▶ _DIRECTIONS_
If "armchair" shows up in a line of the material, return that line.

▶ _DATA UNDER STUDY_
········

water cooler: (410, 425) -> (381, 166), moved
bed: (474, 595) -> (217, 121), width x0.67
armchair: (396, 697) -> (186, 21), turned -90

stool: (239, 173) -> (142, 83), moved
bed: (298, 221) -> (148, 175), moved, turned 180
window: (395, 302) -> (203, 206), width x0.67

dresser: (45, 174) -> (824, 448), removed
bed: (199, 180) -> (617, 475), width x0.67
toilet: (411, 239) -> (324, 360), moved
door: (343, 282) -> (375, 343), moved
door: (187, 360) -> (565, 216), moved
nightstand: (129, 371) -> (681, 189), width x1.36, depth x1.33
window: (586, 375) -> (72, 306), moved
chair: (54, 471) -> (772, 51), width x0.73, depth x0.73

········

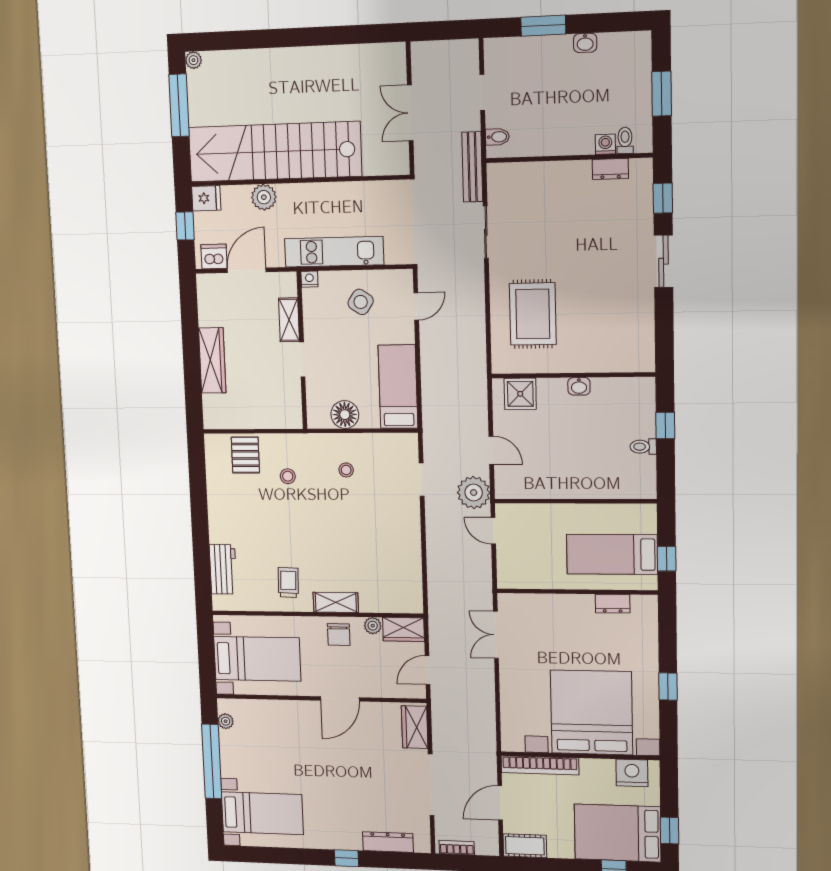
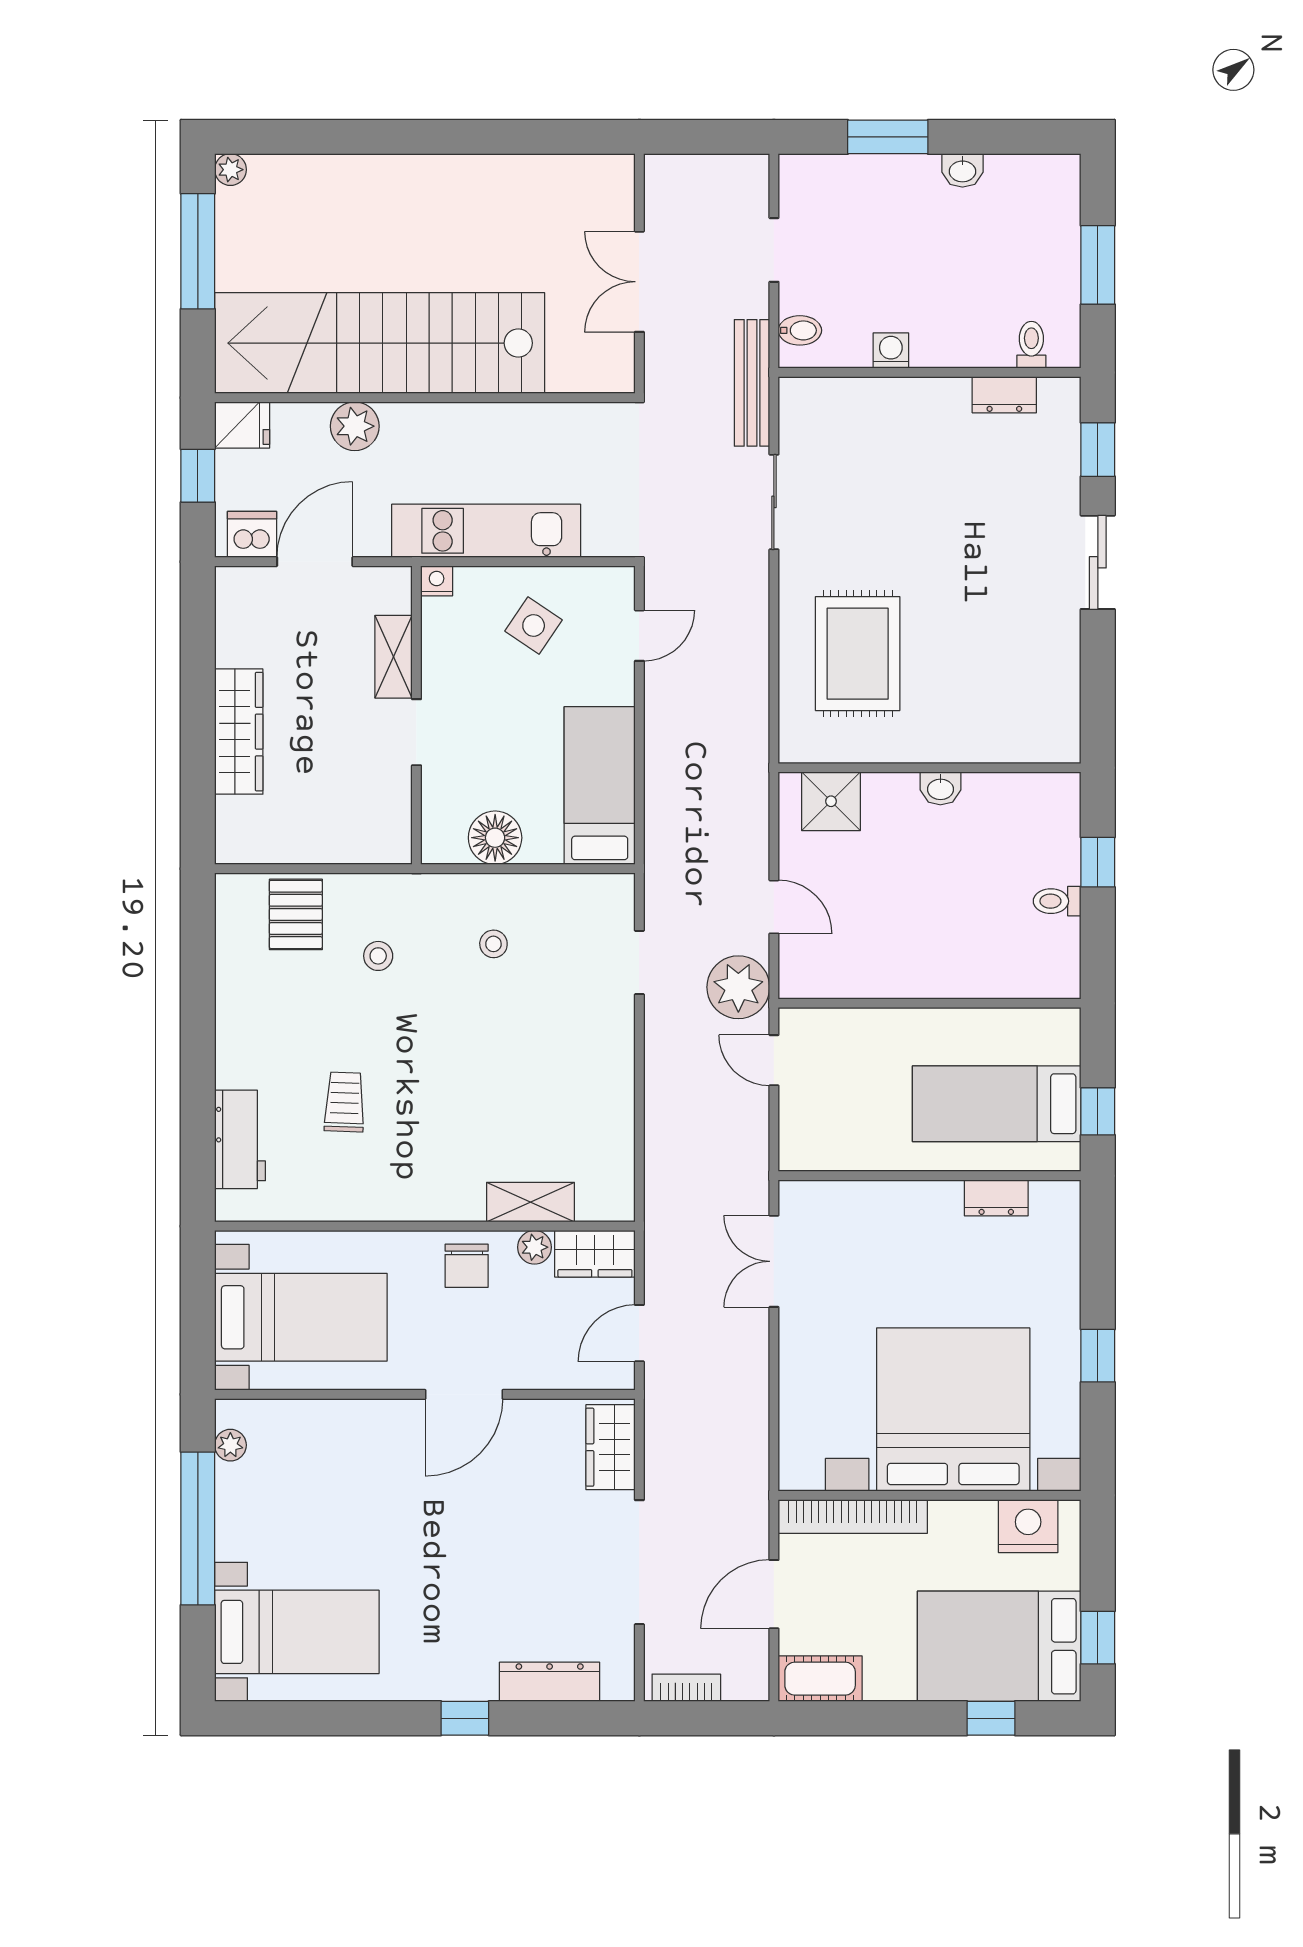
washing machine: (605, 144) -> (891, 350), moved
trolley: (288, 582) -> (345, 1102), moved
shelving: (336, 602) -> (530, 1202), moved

········

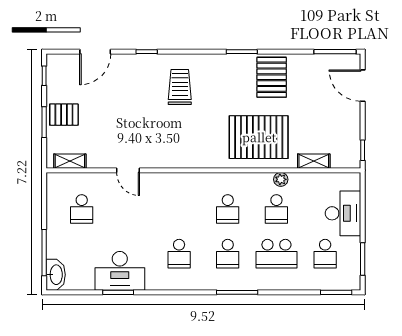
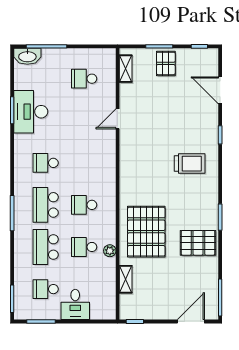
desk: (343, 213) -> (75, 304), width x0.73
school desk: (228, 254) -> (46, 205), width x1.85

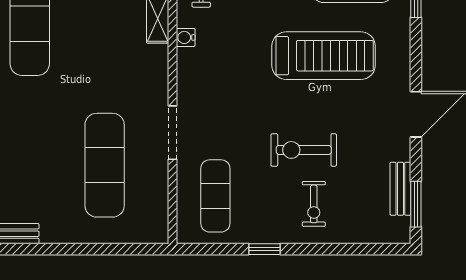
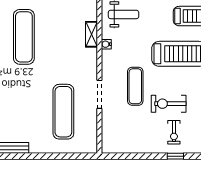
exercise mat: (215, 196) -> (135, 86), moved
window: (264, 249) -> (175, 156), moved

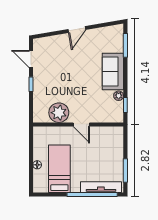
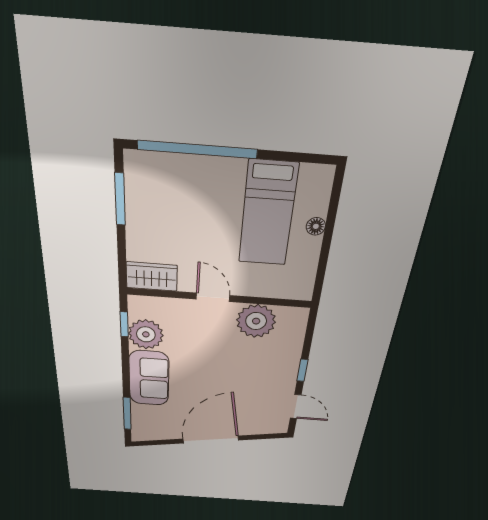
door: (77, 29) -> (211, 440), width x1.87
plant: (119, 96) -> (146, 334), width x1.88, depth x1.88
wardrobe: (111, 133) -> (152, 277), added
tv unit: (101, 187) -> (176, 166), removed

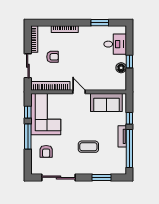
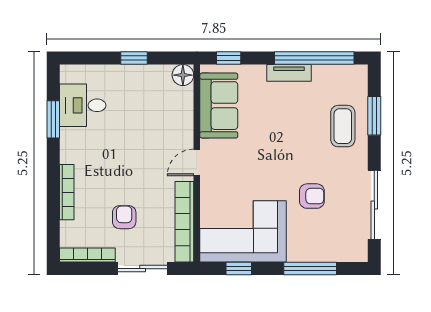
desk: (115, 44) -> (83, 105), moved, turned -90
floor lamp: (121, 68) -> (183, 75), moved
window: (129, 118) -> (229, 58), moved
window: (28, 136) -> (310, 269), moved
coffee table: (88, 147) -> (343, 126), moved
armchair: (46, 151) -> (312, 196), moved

········

▶ _COMPLETED TASK_
armchair: (396, 697) -> (186, 21), turned -90
armchair: (46, 151) -> (312, 196), moved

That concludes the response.